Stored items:
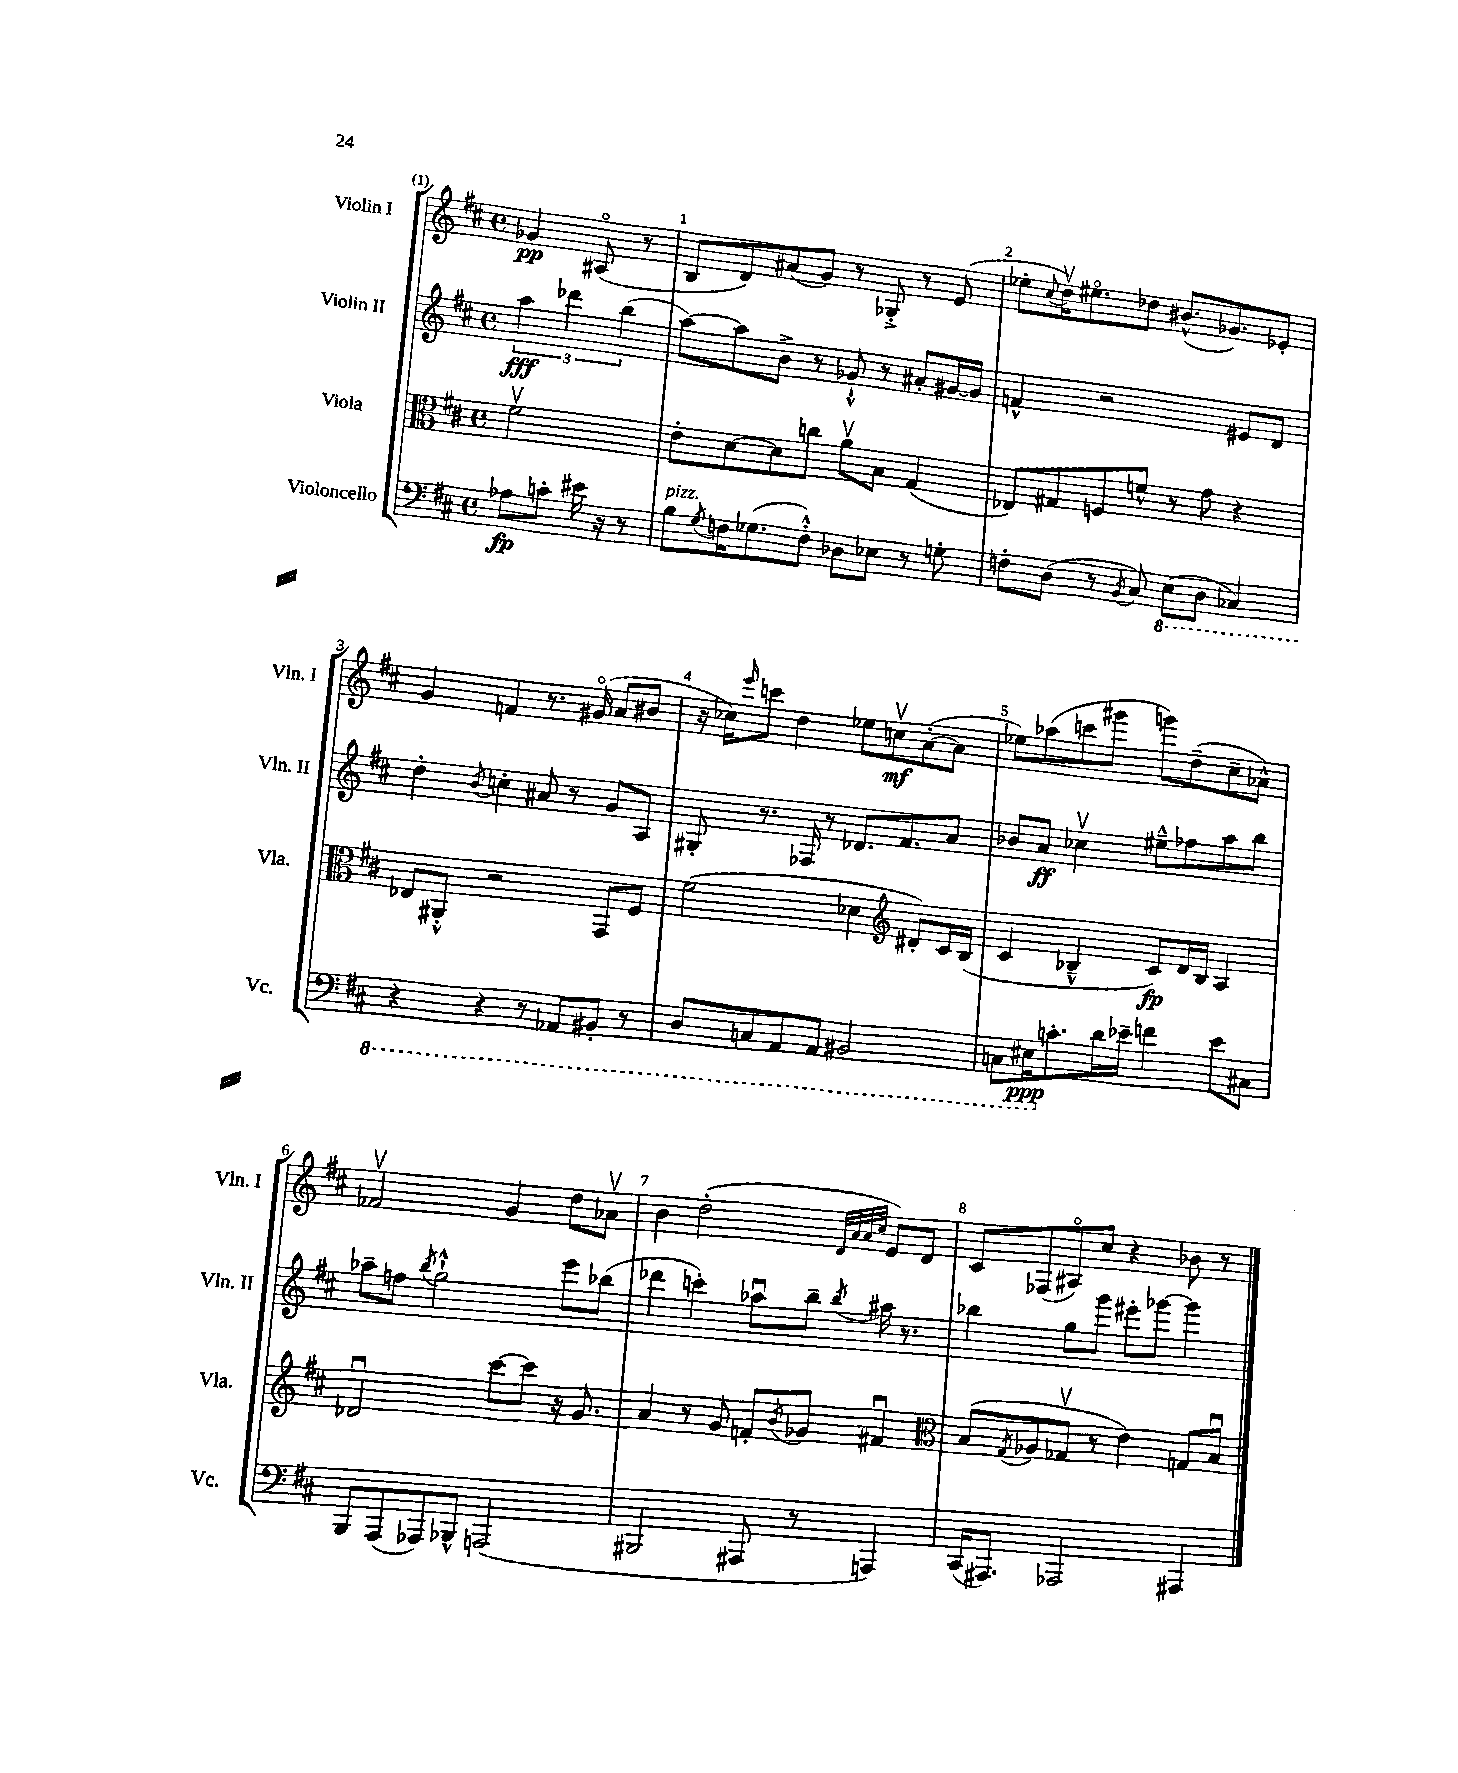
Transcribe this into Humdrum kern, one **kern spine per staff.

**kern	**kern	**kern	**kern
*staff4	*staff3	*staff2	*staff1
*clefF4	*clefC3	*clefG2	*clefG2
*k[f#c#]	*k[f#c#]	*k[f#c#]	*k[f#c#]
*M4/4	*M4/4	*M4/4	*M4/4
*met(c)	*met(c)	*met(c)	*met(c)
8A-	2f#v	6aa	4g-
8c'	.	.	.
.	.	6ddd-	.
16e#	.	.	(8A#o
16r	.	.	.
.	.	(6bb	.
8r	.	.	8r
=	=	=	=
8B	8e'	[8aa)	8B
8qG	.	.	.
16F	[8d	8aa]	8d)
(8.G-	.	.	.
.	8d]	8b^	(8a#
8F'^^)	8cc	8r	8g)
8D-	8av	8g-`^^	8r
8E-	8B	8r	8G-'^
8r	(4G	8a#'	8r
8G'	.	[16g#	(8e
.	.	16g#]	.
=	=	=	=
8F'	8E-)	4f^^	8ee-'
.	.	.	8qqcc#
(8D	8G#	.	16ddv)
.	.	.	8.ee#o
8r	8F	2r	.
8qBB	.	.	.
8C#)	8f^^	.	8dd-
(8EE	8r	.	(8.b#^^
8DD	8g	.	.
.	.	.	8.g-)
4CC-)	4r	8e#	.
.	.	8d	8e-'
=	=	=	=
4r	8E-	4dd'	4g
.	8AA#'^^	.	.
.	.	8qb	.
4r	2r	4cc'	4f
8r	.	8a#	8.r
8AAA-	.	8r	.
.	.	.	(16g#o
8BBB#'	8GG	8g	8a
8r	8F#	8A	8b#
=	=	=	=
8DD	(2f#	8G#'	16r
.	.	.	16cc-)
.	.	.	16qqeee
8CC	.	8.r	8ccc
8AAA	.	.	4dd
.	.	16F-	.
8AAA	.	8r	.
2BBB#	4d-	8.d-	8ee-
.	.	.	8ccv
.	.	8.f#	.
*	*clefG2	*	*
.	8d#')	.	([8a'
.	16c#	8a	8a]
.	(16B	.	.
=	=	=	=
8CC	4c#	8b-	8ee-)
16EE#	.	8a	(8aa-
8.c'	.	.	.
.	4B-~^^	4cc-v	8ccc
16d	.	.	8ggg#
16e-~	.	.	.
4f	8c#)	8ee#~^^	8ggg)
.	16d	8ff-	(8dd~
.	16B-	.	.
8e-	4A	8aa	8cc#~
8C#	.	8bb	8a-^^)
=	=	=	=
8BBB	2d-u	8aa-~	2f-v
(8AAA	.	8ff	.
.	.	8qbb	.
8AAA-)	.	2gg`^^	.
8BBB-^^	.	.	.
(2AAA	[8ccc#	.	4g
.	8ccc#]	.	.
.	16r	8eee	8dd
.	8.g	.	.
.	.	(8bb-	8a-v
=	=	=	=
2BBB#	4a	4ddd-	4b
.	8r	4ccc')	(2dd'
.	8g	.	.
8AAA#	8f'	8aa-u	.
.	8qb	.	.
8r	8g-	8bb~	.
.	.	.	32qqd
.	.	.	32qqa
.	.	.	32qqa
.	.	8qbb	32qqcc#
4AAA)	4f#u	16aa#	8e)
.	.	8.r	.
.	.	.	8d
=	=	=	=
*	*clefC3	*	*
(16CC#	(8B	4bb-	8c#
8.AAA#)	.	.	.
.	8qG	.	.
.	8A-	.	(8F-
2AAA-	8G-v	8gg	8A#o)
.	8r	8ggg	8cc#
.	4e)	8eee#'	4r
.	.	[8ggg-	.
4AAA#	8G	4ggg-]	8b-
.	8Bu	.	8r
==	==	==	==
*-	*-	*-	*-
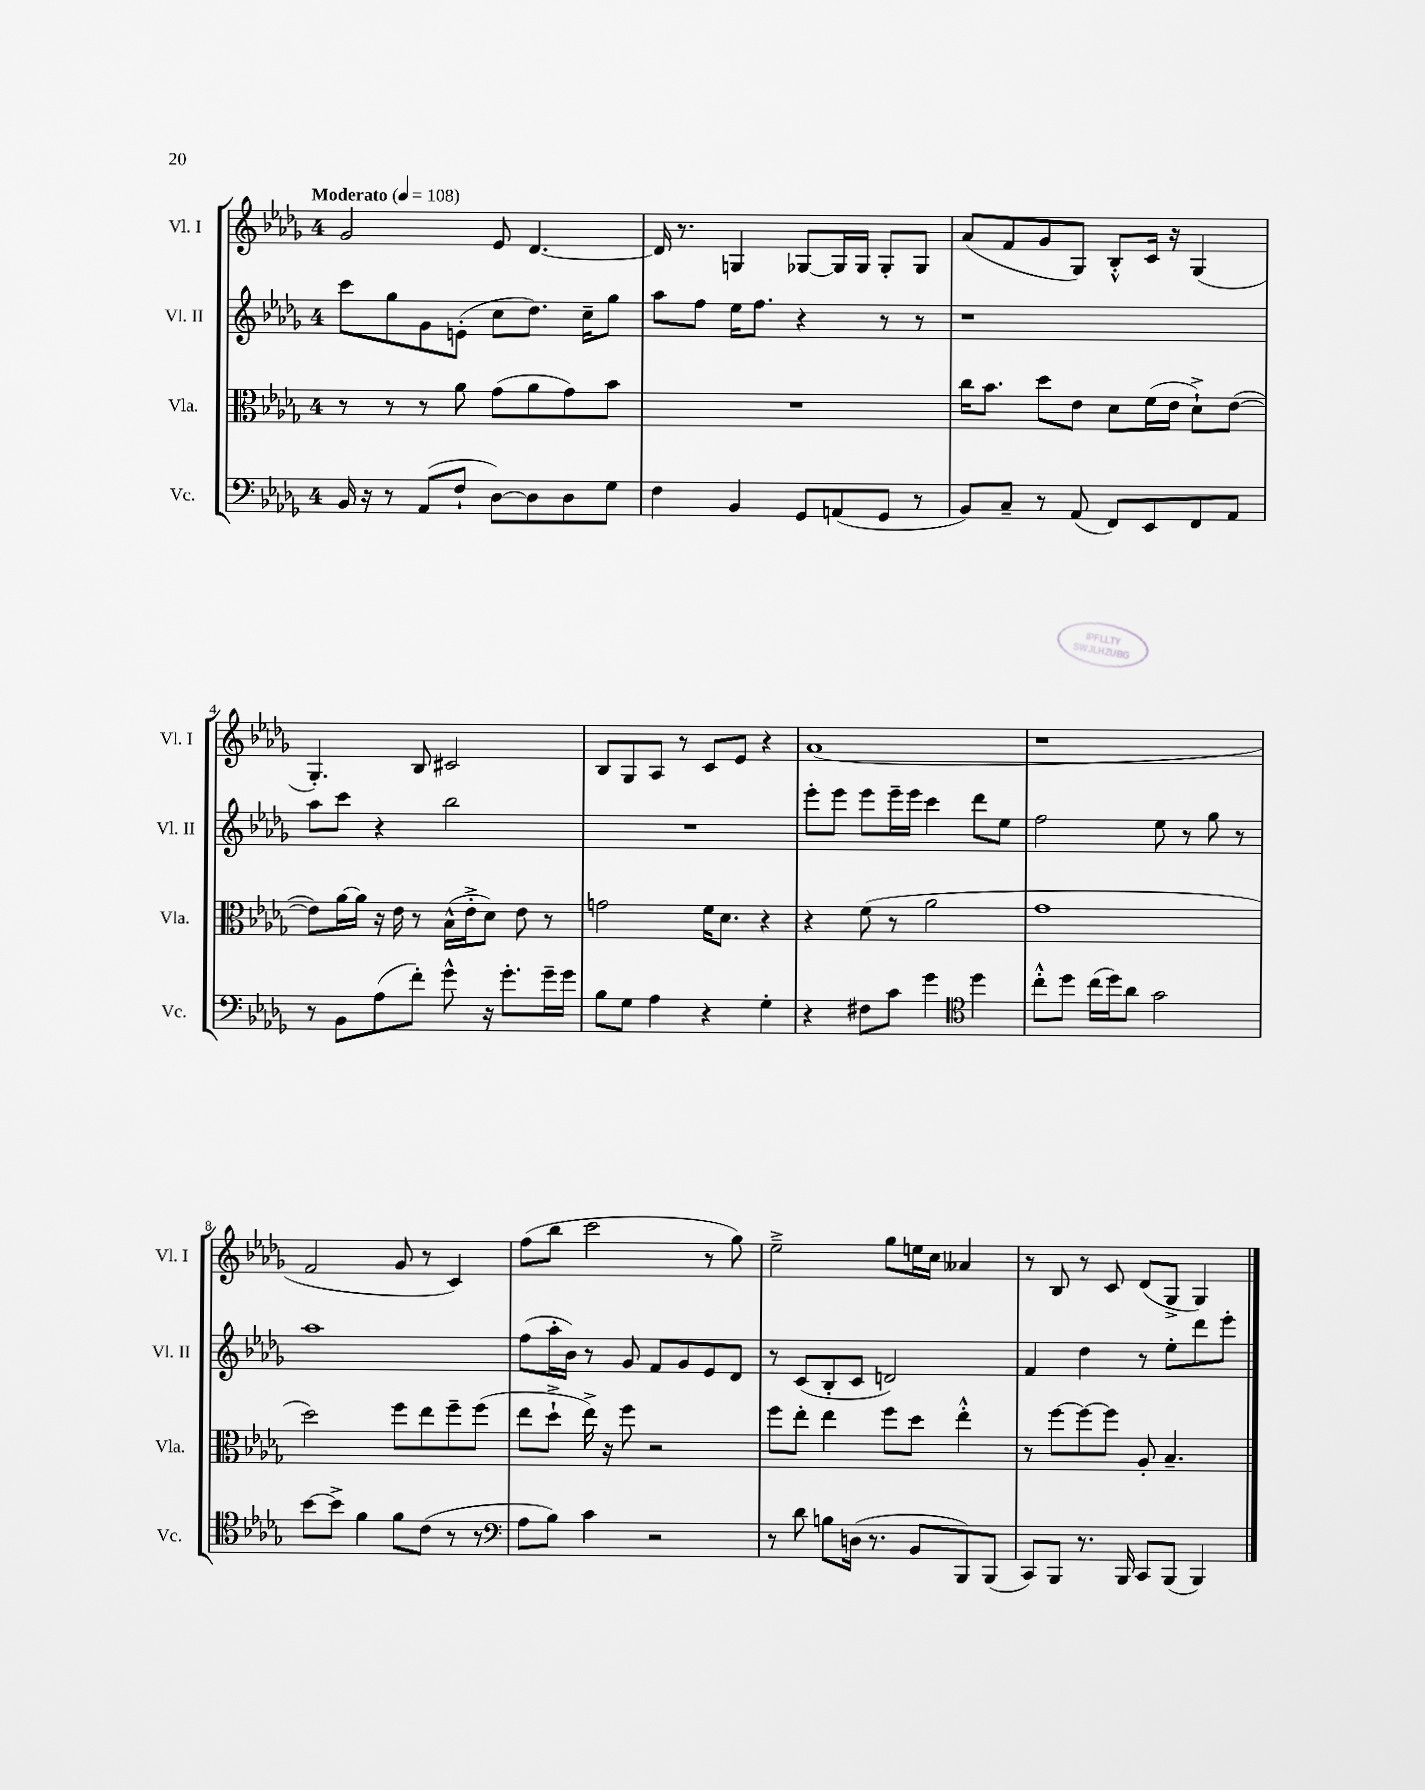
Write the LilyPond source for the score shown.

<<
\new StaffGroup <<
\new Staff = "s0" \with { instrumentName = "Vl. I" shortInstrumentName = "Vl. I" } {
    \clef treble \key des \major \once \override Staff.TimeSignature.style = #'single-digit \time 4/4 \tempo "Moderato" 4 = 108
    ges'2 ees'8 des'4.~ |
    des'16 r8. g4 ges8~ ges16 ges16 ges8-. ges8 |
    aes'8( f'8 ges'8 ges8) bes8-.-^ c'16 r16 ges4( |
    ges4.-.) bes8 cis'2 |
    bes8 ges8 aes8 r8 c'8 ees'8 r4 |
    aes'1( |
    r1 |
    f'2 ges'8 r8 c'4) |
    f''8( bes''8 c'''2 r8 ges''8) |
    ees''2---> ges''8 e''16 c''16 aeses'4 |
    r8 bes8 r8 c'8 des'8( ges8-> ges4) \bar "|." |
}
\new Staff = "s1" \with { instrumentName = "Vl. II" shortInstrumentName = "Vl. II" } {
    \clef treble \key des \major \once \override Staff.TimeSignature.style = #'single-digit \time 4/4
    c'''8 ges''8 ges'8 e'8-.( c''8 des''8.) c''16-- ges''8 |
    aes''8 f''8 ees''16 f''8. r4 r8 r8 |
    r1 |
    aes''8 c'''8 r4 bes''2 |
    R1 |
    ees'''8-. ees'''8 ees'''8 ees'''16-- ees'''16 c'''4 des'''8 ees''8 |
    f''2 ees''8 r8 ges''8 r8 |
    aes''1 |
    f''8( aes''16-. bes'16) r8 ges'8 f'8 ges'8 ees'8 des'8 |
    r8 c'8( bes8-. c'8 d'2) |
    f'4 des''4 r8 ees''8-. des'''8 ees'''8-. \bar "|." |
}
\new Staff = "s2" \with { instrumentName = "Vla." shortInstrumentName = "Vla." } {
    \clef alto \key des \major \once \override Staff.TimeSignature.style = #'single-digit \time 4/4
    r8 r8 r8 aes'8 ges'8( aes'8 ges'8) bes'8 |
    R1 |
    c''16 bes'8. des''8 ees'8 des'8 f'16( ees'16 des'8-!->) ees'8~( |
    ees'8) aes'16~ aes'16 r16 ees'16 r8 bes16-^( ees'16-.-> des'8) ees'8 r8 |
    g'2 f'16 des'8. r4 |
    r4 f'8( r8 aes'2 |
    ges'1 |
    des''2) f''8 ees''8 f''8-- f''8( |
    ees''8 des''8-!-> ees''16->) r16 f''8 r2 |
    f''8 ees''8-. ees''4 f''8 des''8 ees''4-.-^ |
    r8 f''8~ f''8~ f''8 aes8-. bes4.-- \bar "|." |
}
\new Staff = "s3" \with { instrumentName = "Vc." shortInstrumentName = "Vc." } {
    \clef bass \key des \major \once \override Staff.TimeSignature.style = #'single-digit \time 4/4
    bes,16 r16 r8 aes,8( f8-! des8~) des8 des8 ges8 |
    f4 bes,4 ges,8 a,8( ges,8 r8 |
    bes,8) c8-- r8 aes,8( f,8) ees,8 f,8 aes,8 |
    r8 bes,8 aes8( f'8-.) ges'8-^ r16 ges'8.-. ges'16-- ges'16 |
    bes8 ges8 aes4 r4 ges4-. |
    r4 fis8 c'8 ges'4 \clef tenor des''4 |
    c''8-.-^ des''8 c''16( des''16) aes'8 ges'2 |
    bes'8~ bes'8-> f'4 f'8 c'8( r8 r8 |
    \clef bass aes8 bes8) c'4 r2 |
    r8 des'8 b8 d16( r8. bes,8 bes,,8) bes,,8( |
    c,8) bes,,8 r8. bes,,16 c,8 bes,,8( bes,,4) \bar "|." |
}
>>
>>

> [TASK DESCRIPTION]: Copy out every one of the items above character for character, omitting the pictures.

> [TASK RESPONSE]:
Transcribe this into Humdrum kern, one **kern spine per staff.

**kern	**kern	**kern	**kern
*staff4	*staff3	*staff2	*staff1
*clefF4	*clefC3	*clefG2	*clefG2
*k[f#c#]	*k[f#c#]	*k[f#c#]	*k[f#c#]
*M4/4	*M4/4	*M4/4	*M4/4
*met(c)	*met(c)	*met(c)	*met(c)
8A-	2f#v	6aa	4g-
8c'	.	.	.
.	.	6ddd-	.
16e#	.	.	(8A#o
16r	.	.	.
.	.	(6bb	.
8r	.	.	8r
=	=	=	=
8B	8e'	[8aa)	8B
8qG	.	.	.
16F	[8d	8aa]	8d)
(8.G-	.	.	.
.	8d]	8b^	(8a#
8F'^^)	8cc	8r	8g)
8D-	8av	8g-`^^	8r
8E-	8B	8r	8G-'^
8r	(4G	8a#'	8r
8G'	.	[16g#	(8e
.	.	16g#]	.
=	=	=	=
8F'	8E-)	4f^^	8ee-'
.	.	.	8qqcc#
(8D	8G#	.	16ddv)
.	.	.	8.ee#o
8r	8F	2r	.
8qBB	.	.	.
8C#)	8f^^	.	8dd-
(8EE	8r	.	(8.b#^^
8DD	8g	.	.
.	.	.	8.g-)
4CC-)	4r	8e#	.
.	.	8d	8e-'
=	=	=	=
4r	8E-	4dd'	4g
.	8AA#'^^	.	.
.	.	8qb	.
4r	2r	4cc'	4f
8r	.	8a#	8.r
8AAA-	.	8r	.
.	.	.	(16g#o
8BBB#'	8GG	8g	8a
8r	8F#	8A	8b#
=	=	=	=
8DD	(2f#	8G#'	16r
.	.	.	16cc-)
.	.	.	16qqeee
8CC	.	8.r	8ccc
8AAA	.	.	4dd
.	.	16F-	.
8AAA	.	8r	.
2BBB#	4d-	8.d-	8ee-
.	.	.	8ccv
.	.	8.f#	.
*	*clefG2	*	*
.	8d#')	.	([8a'
.	16c#	8a	8a]
.	(16B	.	.
=	=	=	=
8CC	4c#	8b-	8ee-)
16EE#	.	8a	(8aa-
8.c'	.	.	.
.	4B-~^^	4cc-v	8ccc
16d	.	.	8ggg#
16e-~	.	.	.
4f	8c#)	8ee#~^^	8ggg)
.	16d	8ff-	(8dd~
.	16B-	.	.
8e-	4A	8aa	8cc#~
8C#	.	8bb	8a-^^)
=	=	=	=
8BBB	2d-u	8aa-~	2f-v
(8AAA	.	8ff	.
.	.	8qbb	.
8AAA-)	.	2gg`^^	.
8BBB-^^	.	.	.
(2AAA	[8ccc#	.	4g
.	8ccc#]	.	.
.	16r	8eee	8dd
.	8.g	.	.
.	.	(8bb-	8a-v
=	=	=	=
2BBB#	4a	4ddd-	4b
.	8r	4ccc')	(2dd'
.	8g	.	.
8AAA#	8f'	8aa-u	.
.	8qb	.	.
8r	8g-	8bb~	.
.	.	.	32qqd
.	.	.	32qqa
.	.	.	32qqa
.	.	8qbb	32qqcc#
4AAA)	4f#u	16aa#	8e)
.	.	8.r	.
.	.	.	8d
=	=	=	=
*	*clefC3	*	*
(16CC#	(8B	4bb-	8c#
8.AAA#)	.	.	.
.	8qG	.	.
.	8A-	.	(8F-
2AAA-	8G-v	8gg	8A#o)
.	8r	8ggg	8cc#
.	4e)	8eee#'	4r
.	.	[8ggg-	.
4AAA#	8G	4ggg-]	8b-
.	8Bu	.	8r
==	==	==	==
*-	*-	*-	*-
Write the LilyPond source for the score shown.

<<
\new StaffGroup <<
\new Staff = "s0" \with { instrumentName = "Vl. I" shortInstrumentName = "Vl. I" } {
    \clef treble \key des \major \once \override Staff.TimeSignature.style = #'single-digit \time 4/4 \tempo "Moderato" 4 = 108
    ges'2 ees'8 des'4.~ |
    des'16 r8. g4 ges8~ ges16 ges16 ges8-. ges8 |
    aes'8( f'8 ges'8 ges8) bes8-.-^ c'16 r16 ges4( |
    ges4.-.) bes8 cis'2 |
    bes8 ges8 aes8 r8 c'8 ees'8 r4 |
    aes'1( |
    r1 |
    f'2 ges'8 r8 c'4) |
    f''8( bes''8 c'''2 r8 ges''8) |
    ees''2---> ges''8 e''16 c''16 aeses'4 |
    r8 bes8 r8 c'8 des'8( ges8-> ges4) \bar "|." |
}
\new Staff = "s1" \with { instrumentName = "Vl. II" shortInstrumentName = "Vl. II" } {
    \clef treble \key des \major \once \override Staff.TimeSignature.style = #'single-digit \time 4/4
    c'''8 ges''8 ges'8 e'8-.( c''8 des''8.) c''16-- ges''8 |
    aes''8 f''8 ees''16 f''8. r4 r8 r8 |
    r1 |
    aes''8 c'''8 r4 bes''2 |
    R1 |
    ees'''8-. ees'''8 ees'''8 ees'''16-- ees'''16 c'''4 des'''8 ees''8 |
    f''2 ees''8 r8 ges''8 r8 |
    aes''1 |
    f''8( aes''16-. bes'16) r8 ges'8 f'8 ges'8 ees'8 des'8 |
    r8 c'8( bes8-. c'8 d'2) |
    f'4 des''4 r8 ees''8-. des'''8 ees'''8-. \bar "|." |
}
\new Staff = "s2" \with { instrumentName = "Vla." shortInstrumentName = "Vla." } {
    \clef alto \key des \major \once \override Staff.TimeSignature.style = #'single-digit \time 4/4
    r8 r8 r8 aes'8 ges'8( aes'8 ges'8) bes'8 |
    R1 |
    c''16 bes'8. des''8 ees'8 des'8 f'16( ees'16 des'8-!->) ees'8~( |
    ees'8) aes'16~ aes'16 r16 ees'16 r8 bes16-^( ees'16-.-> des'8) ees'8 r8 |
    g'2 f'16 des'8. r4 |
    r4 f'8( r8 aes'2 |
    ges'1 |
    des''2) f''8 ees''8 f''8-- f''8( |
    ees''8 des''8-!-> ees''16->) r16 f''8 r2 |
    f''8 ees''8-. ees''4 f''8 des''8 ees''4-.-^ |
    r8 f''8~ f''8~ f''8 aes8-. bes4.-- \bar "|." |
}
\new Staff = "s3" \with { instrumentName = "Vc." shortInstrumentName = "Vc." } {
    \clef bass \key des \major \once \override Staff.TimeSignature.style = #'single-digit \time 4/4
    bes,16 r16 r8 aes,8( f8-! des8~) des8 des8 ges8 |
    f4 bes,4 ges,8 a,8( ges,8 r8 |
    bes,8) c8-- r8 aes,8( f,8) ees,8 f,8 aes,8 |
    r8 bes,8 aes8( f'8-.) ges'8-^ r16 ges'8.-. ges'16-- ges'16 |
    bes8 ges8 aes4 r4 ges4-. |
    r4 fis8 c'8 ges'4 \clef tenor des''4 |
    c''8-.-^ des''8 c''16( des''16) aes'8 ges'2 |
    bes'8~ bes'8-> f'4 f'8 c'8( r8 r8 |
    \clef bass aes8 bes8) c'4 r2 |
    r8 des'8 b8 d16( r8. bes,8 bes,,8) bes,,8( |
    c,8) bes,,8 r8. bes,,16 c,8 bes,,8( bes,,4) \bar "|." |
}
>>
>>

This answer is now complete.